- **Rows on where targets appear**

---+---

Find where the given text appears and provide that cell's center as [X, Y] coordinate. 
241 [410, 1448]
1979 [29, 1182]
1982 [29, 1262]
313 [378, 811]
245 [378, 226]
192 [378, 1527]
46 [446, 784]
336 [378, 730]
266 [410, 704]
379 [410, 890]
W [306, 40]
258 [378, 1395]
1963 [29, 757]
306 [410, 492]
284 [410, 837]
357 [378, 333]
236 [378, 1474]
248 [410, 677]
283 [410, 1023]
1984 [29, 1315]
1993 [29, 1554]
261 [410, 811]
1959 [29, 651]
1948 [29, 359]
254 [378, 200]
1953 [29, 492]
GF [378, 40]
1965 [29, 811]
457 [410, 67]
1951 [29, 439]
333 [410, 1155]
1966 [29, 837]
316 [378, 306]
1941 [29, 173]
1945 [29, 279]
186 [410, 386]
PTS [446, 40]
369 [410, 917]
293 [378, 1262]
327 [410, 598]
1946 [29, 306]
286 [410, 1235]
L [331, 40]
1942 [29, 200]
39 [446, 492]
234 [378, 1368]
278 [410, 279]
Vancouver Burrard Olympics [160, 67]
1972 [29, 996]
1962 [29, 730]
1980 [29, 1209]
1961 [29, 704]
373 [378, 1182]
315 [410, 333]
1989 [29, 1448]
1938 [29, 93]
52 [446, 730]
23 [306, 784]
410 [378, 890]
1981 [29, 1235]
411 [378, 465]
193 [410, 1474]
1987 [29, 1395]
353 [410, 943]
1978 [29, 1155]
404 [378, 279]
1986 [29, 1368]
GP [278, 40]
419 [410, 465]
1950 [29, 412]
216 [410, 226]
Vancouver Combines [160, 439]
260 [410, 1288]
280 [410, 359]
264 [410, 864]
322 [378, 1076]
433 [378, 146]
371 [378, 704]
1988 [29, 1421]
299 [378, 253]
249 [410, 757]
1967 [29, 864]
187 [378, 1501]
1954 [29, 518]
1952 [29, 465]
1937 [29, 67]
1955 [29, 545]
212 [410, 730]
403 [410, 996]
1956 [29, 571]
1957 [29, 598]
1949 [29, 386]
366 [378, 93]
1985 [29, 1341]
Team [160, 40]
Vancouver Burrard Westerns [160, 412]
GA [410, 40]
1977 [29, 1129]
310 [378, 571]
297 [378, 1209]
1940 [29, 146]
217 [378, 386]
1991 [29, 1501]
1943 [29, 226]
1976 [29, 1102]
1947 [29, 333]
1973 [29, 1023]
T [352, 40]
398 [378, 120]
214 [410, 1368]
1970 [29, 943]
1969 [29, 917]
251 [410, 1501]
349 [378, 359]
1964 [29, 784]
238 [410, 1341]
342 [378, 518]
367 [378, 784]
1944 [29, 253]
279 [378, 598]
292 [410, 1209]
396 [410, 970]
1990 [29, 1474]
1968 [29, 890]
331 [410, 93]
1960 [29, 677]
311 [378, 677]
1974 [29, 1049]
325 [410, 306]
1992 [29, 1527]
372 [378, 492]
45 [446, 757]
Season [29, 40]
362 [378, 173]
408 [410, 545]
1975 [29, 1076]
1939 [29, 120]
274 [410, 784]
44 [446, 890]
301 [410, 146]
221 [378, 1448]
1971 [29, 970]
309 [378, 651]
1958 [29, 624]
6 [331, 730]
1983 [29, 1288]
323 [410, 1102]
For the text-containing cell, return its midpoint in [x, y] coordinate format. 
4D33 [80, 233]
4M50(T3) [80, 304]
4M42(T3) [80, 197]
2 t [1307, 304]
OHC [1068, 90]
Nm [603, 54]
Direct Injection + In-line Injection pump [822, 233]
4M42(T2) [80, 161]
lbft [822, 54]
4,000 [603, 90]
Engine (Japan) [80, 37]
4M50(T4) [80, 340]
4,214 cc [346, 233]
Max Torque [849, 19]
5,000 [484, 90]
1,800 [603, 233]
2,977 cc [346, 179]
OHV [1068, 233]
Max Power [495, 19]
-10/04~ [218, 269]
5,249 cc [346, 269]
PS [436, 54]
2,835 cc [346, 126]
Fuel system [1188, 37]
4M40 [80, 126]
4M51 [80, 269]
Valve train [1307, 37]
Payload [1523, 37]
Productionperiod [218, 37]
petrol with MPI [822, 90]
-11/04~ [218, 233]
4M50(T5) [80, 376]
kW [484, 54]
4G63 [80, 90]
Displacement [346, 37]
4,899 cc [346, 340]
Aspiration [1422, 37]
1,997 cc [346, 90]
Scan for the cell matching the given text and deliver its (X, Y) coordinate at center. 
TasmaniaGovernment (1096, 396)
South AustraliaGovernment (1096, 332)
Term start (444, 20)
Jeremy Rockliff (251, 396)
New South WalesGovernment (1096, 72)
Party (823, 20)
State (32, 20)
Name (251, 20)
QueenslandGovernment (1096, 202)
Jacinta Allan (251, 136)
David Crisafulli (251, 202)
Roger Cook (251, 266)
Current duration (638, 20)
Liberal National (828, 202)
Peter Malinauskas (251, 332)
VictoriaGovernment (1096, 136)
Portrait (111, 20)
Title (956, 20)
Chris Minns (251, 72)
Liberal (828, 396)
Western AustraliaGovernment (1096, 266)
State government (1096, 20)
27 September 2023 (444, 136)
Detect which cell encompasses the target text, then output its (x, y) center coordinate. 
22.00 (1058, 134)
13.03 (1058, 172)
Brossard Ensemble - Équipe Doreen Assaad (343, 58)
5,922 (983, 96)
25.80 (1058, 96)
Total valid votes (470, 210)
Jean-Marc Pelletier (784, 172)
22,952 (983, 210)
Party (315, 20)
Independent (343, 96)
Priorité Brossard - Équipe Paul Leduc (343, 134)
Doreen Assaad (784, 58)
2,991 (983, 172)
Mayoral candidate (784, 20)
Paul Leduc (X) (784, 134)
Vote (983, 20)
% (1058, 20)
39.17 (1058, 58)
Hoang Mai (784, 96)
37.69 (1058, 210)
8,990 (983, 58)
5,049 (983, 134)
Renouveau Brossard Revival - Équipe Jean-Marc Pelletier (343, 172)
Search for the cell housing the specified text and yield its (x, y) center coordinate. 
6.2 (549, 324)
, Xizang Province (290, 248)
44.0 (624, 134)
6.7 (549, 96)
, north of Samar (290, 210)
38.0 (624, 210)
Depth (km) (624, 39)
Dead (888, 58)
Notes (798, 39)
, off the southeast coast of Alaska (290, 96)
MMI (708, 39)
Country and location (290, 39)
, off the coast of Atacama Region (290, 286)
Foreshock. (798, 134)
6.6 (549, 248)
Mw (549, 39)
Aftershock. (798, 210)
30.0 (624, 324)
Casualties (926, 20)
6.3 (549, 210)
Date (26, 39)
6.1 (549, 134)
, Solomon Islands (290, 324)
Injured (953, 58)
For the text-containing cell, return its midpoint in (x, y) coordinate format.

---+---

- **What to produce**
Render everything from the start of the records down to the line containing "W [306, 40]" as a numbered list, skipping any blank lines.

- **Solution to this problem**
1. Find where the given text appears and provide that cell's center as [X, Y] coordinate. 
2. 241 [410, 1448]
3. 1979 [29, 1182]
4. 1982 [29, 1262]
5. 313 [378, 811]
6. 245 [378, 226]
7. 192 [378, 1527]
8. 46 [446, 784]
9. 336 [378, 730]
10. 266 [410, 704]
11. 379 [410, 890]
12. W [306, 40]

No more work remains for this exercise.